Given the material below, output exactly the lines from the line with "(213, 213) = (223, 281): grey" to the line with "(237, 334) = (315, 453): black", both ends included, and no other lines.

[[ Records provided, beginning ]]

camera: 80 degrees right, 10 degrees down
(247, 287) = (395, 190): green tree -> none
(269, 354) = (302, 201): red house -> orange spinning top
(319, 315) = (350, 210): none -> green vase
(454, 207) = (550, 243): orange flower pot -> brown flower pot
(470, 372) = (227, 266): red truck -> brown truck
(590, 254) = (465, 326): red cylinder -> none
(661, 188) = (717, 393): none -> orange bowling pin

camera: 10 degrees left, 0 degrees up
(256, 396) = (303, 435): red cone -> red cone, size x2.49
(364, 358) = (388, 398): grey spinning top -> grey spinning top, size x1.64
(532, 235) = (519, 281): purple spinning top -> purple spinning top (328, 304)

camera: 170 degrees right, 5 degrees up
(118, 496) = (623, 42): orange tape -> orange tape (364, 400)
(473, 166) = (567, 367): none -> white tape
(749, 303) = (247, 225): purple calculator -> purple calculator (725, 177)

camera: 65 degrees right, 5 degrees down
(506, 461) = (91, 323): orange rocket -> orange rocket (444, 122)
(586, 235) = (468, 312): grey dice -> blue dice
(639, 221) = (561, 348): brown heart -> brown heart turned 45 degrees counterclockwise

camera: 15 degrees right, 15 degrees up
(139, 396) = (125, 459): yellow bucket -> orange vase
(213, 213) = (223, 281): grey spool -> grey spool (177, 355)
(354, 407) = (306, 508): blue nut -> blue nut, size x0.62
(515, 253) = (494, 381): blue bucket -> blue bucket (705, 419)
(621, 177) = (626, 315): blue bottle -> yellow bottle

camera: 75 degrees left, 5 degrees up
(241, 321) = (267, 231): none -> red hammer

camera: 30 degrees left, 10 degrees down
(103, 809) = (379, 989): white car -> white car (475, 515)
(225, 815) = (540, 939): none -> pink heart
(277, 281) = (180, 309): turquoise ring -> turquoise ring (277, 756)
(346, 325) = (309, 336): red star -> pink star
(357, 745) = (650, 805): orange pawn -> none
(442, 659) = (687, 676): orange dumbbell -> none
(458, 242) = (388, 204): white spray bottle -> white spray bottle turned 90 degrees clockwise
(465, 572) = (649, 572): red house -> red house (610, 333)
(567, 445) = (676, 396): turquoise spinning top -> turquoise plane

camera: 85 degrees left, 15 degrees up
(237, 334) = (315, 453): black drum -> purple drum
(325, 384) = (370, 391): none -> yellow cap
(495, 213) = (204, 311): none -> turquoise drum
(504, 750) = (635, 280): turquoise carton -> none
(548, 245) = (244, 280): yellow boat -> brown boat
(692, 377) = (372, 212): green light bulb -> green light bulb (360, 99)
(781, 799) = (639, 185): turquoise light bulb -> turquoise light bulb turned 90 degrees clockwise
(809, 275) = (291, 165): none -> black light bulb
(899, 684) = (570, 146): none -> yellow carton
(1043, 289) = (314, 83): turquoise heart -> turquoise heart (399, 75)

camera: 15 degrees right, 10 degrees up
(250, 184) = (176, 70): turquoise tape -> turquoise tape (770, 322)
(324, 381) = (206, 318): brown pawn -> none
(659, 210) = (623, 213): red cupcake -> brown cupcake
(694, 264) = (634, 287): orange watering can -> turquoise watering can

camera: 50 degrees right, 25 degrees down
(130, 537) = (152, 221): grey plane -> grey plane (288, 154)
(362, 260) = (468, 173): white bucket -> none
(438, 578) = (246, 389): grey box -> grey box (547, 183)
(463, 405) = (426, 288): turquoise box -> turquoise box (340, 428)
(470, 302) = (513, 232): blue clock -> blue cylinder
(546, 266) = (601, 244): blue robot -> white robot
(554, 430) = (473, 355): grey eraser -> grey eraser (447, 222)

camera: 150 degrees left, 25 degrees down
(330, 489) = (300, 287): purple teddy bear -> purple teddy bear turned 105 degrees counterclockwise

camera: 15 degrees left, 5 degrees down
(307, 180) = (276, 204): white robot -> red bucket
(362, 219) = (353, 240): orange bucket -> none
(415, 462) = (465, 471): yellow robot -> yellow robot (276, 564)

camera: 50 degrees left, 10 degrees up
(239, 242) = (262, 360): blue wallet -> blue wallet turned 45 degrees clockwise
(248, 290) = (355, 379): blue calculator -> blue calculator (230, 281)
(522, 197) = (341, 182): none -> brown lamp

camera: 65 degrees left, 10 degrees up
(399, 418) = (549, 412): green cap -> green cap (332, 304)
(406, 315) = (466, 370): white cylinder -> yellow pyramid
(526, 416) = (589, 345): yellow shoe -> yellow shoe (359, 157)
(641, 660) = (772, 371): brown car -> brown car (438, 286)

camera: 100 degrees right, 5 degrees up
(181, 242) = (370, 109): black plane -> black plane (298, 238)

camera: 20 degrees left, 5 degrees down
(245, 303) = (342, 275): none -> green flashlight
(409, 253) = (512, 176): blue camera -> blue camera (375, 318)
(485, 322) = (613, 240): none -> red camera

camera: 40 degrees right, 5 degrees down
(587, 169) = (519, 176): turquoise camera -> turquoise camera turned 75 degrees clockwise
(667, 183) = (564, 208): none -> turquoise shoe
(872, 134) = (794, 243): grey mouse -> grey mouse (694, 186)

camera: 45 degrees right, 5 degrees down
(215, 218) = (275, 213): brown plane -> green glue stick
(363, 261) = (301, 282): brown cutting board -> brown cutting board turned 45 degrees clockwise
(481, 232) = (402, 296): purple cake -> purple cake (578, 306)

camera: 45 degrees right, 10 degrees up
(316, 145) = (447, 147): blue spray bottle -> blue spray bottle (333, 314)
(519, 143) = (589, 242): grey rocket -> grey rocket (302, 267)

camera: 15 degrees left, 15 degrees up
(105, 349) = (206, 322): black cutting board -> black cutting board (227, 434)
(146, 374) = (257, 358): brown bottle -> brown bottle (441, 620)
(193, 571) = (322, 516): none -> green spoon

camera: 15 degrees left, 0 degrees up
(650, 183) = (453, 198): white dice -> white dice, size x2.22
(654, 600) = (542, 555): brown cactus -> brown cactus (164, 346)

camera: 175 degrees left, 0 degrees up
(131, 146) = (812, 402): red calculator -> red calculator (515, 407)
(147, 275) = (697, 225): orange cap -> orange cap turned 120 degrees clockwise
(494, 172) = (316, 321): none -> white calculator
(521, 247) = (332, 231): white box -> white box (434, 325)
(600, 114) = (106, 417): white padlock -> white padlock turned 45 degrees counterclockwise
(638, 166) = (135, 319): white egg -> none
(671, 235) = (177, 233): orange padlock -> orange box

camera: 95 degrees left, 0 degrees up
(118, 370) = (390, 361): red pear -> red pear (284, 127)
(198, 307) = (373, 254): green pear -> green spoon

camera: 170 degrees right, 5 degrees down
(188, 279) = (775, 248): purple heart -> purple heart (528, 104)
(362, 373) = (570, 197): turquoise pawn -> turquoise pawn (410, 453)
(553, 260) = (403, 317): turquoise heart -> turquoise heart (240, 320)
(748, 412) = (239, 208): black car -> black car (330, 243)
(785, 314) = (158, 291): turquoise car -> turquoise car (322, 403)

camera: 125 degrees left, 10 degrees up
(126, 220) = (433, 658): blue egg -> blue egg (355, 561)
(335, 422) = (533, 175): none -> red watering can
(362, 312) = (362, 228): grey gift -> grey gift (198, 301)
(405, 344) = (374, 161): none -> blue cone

[[ Records provided, end ]]

The answer |
(213, 213) = (223, 281): grey spool -> grey spool (177, 355)
(354, 407) = (306, 508): blue nut -> blue nut, size x0.62
(515, 253) = (494, 381): blue bucket -> blue bucket (705, 419)
(621, 177) = (626, 315): blue bottle -> yellow bottle

camera: 75 degrees left, 5 degrees up
(241, 321) = (267, 231): none -> red hammer

camera: 30 degrees left, 10 degrees down
(103, 809) = (379, 989): white car -> white car (475, 515)
(225, 815) = (540, 939): none -> pink heart
(277, 281) = (180, 309): turquoise ring -> turquoise ring (277, 756)
(346, 325) = (309, 336): red star -> pink star
(357, 745) = (650, 805): orange pawn -> none
(442, 659) = (687, 676): orange dumbbell -> none
(458, 242) = (388, 204): white spray bottle -> white spray bottle turned 90 degrees clockwise
(465, 572) = (649, 572): red house -> red house (610, 333)
(567, 445) = (676, 396): turquoise spinning top -> turquoise plane

camera: 85 degrees left, 15 degrees up
(237, 334) = (315, 453): black drum -> purple drum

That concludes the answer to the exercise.